** Task prompt **
The full set of lines below has to be written out again exactly.

** Data under study **
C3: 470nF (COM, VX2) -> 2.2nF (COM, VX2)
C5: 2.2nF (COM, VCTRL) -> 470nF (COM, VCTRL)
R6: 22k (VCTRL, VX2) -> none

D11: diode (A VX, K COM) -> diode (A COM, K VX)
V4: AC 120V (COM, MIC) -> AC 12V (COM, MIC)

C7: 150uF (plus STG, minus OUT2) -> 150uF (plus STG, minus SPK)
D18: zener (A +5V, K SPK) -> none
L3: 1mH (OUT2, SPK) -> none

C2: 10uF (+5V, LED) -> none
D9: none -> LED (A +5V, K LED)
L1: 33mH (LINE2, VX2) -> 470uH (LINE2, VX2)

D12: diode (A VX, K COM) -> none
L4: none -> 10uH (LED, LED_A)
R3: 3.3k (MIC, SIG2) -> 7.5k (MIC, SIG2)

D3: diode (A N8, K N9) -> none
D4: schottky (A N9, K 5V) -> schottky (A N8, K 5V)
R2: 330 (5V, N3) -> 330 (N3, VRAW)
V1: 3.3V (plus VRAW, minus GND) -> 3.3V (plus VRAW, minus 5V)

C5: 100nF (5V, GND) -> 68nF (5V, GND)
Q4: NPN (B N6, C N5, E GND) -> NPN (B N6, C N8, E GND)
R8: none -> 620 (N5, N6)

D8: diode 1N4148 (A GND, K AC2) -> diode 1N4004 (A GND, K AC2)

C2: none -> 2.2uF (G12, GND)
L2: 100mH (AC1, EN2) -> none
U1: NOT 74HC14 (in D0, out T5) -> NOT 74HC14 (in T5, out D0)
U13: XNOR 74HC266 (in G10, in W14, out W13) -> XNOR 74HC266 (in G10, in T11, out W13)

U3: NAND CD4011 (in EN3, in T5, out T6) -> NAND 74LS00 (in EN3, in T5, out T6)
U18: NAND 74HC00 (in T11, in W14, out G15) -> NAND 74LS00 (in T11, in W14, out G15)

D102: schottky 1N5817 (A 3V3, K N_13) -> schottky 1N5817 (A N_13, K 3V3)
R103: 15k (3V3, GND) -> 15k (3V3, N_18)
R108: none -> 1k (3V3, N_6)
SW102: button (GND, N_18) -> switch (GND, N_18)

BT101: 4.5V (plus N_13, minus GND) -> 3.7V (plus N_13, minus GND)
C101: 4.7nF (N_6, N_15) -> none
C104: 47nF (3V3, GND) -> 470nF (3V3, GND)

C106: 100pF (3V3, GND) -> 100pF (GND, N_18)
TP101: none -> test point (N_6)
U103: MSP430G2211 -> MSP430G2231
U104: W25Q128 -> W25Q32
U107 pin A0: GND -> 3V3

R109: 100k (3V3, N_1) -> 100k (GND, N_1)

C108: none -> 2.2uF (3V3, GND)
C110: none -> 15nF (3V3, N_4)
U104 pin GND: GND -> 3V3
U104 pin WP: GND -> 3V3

** Answer area **
C3: 470nF (COM, VX2) -> 2.2nF (COM, VX2)
C5: 2.2nF (COM, VCTRL) -> 470nF (COM, VCTRL)
R6: 22k (VCTRL, VX2) -> none

D11: diode (A VX, K COM) -> diode (A COM, K VX)
V4: AC 120V (COM, MIC) -> AC 12V (COM, MIC)

C7: 150uF (plus STG, minus OUT2) -> 150uF (plus STG, minus SPK)
D18: zener (A +5V, K SPK) -> none
L3: 1mH (OUT2, SPK) -> none

C2: 10uF (+5V, LED) -> none
D9: none -> LED (A +5V, K LED)
L1: 33mH (LINE2, VX2) -> 470uH (LINE2, VX2)

D12: diode (A VX, K COM) -> none
L4: none -> 10uH (LED, LED_A)
R3: 3.3k (MIC, SIG2) -> 7.5k (MIC, SIG2)

D3: diode (A N8, K N9) -> none
D4: schottky (A N9, K 5V) -> schottky (A N8, K 5V)
R2: 330 (5V, N3) -> 330 (N3, VRAW)
V1: 3.3V (plus VRAW, minus GND) -> 3.3V (plus VRAW, minus 5V)

C5: 100nF (5V, GND) -> 68nF (5V, GND)
Q4: NPN (B N6, C N5, E GND) -> NPN (B N6, C N8, E GND)
R8: none -> 620 (N5, N6)

D8: diode 1N4148 (A GND, K AC2) -> diode 1N4004 (A GND, K AC2)

C2: none -> 2.2uF (G12, GND)
L2: 100mH (AC1, EN2) -> none
U1: NOT 74HC14 (in D0, out T5) -> NOT 74HC14 (in T5, out D0)
U13: XNOR 74HC266 (in G10, in W14, out W13) -> XNOR 74HC266 (in G10, in T11, out W13)

U3: NAND CD4011 (in EN3, in T5, out T6) -> NAND 74LS00 (in EN3, in T5, out T6)
U18: NAND 74HC00 (in T11, in W14, out G15) -> NAND 74LS00 (in T11, in W14, out G15)

D102: schottky 1N5817 (A 3V3, K N_13) -> schottky 1N5817 (A N_13, K 3V3)
R103: 15k (3V3, GND) -> 15k (3V3, N_18)
R108: none -> 1k (3V3, N_6)
SW102: button (GND, N_18) -> switch (GND, N_18)

BT101: 4.5V (plus N_13, minus GND) -> 3.7V (plus N_13, minus GND)
C101: 4.7nF (N_6, N_15) -> none
C104: 47nF (3V3, GND) -> 470nF (3V3, GND)

C106: 100pF (3V3, GND) -> 100pF (GND, N_18)
TP101: none -> test point (N_6)
U103: MSP430G2211 -> MSP430G2231
U104: W25Q128 -> W25Q32
U107 pin A0: GND -> 3V3

R109: 100k (3V3, N_1) -> 100k (GND, N_1)

C108: none -> 2.2uF (3V3, GND)
C110: none -> 15nF (3V3, N_4)
U104 pin GND: GND -> 3V3
U104 pin WP: GND -> 3V3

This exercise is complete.